▶ What the task asks:
Your answer must consist of exactly the lines below, starting with the line with "L109: 33mH (AMP2, VO) -> 15uH (AMP2, VO)" and going on through the line with "R106: 1.6k (STG, VX) -> 1.6k (GND, STG)", and nothing else.

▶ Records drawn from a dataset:
Start of Block

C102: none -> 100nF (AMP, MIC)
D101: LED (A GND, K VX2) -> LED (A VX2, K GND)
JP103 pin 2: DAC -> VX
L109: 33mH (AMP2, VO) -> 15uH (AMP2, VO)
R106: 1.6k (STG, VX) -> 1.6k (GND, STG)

End of Block
Start of Block

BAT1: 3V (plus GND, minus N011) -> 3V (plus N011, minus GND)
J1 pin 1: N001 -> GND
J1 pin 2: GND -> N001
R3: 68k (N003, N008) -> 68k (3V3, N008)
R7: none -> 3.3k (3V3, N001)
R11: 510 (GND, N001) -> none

End of Block

▶ Task answer:
L109: 33mH (AMP2, VO) -> 15uH (AMP2, VO)
R106: 1.6k (STG, VX) -> 1.6k (GND, STG)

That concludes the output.